EXERCISE OBJECTIVE:
Only the lines from the one containing "red rolling pin: 5 -> 4" to the end of the data should be copied, exactly and without pictures.

*** EXTRACTED DATA Section Begins ***

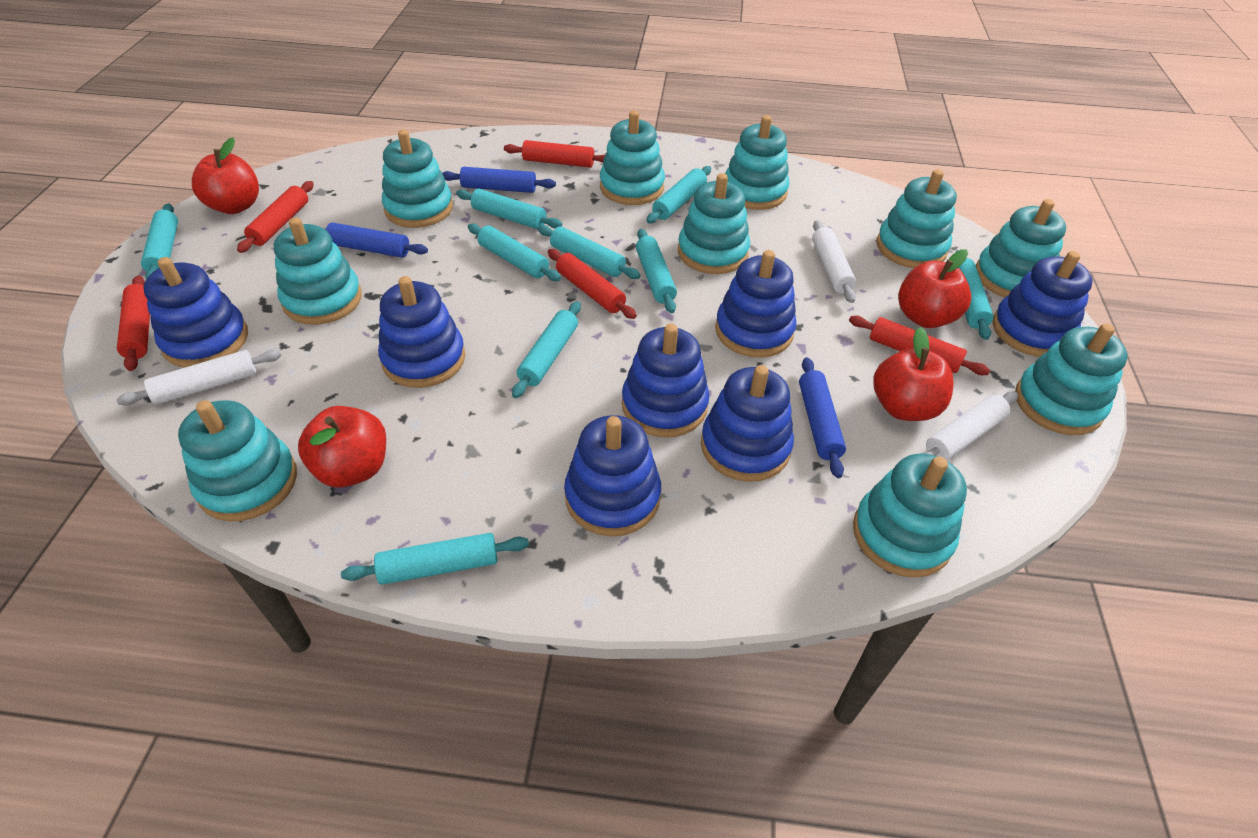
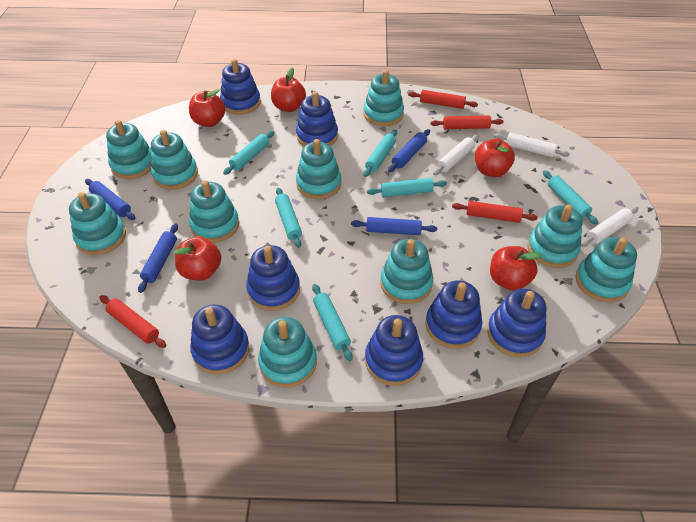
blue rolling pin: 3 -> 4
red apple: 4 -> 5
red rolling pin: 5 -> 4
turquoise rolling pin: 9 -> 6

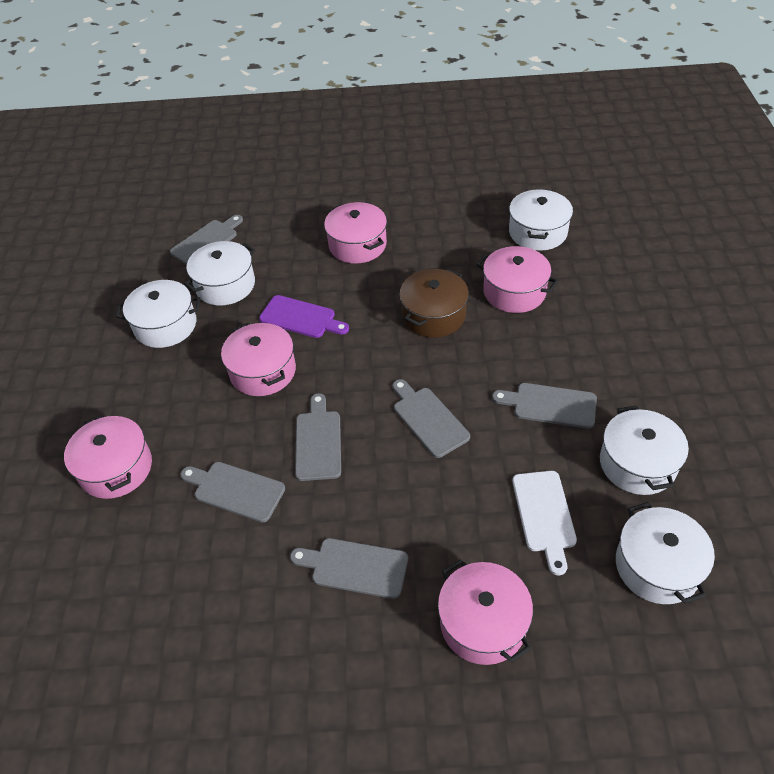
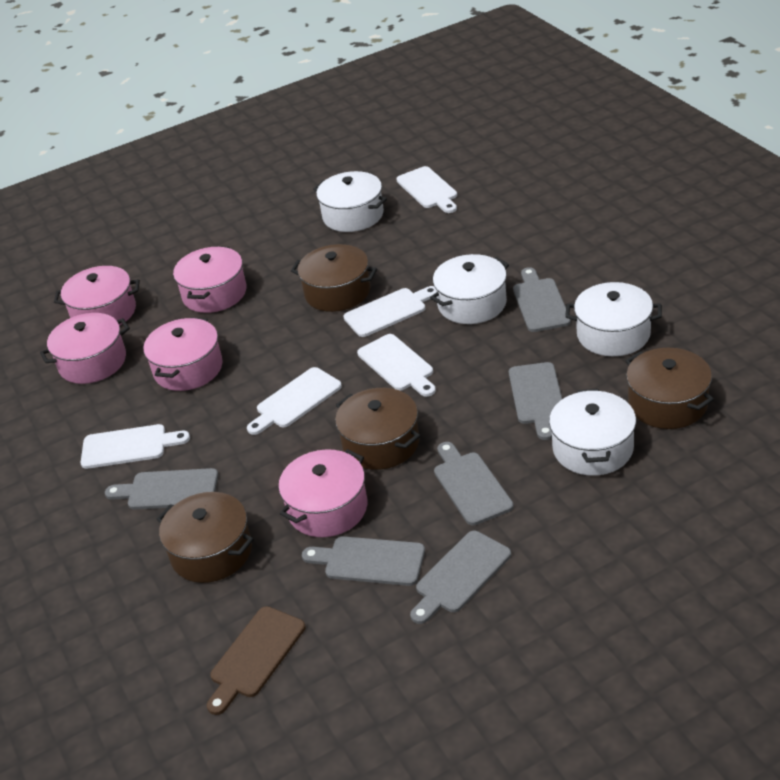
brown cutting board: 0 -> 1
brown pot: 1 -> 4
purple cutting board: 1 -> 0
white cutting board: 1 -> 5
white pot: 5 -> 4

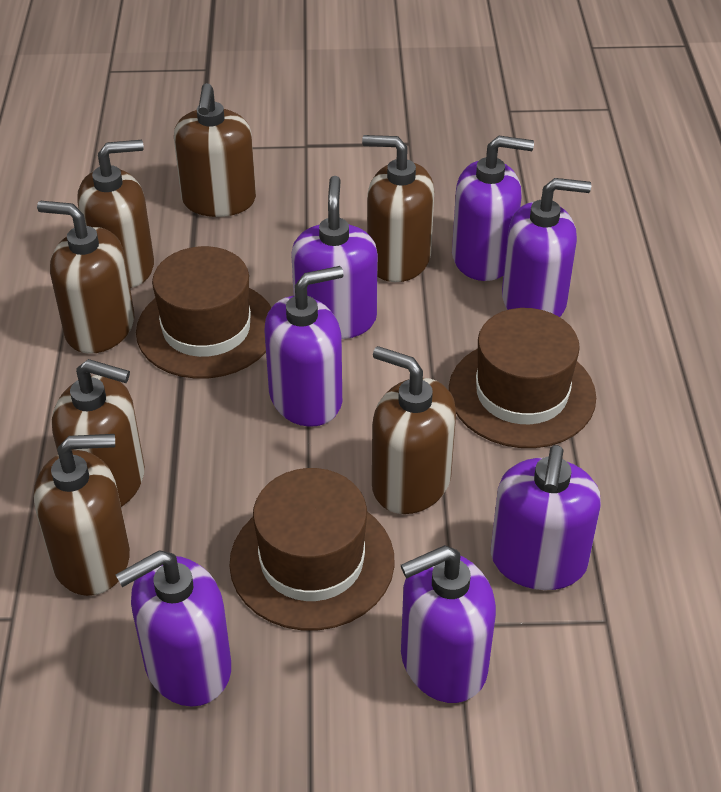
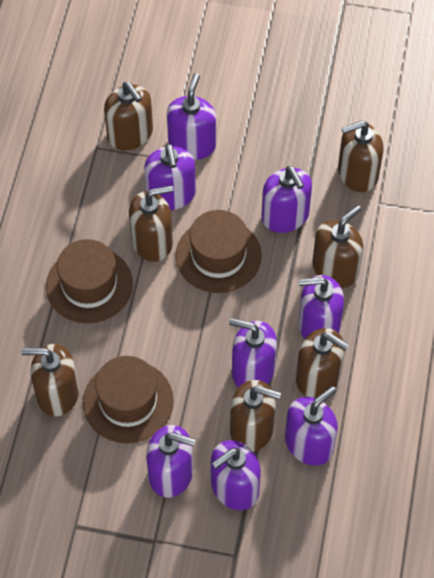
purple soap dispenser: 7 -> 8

*** EXTRACTED DATA Section Ends ***

ANSWER SPACE:
red rolling pin: 5 -> 4
turquoise rolling pin: 9 -> 6

brown cutting board: 0 -> 1
brown pot: 1 -> 4
purple cutting board: 1 -> 0
white cutting board: 1 -> 5
white pot: 5 -> 4

purple soap dispenser: 7 -> 8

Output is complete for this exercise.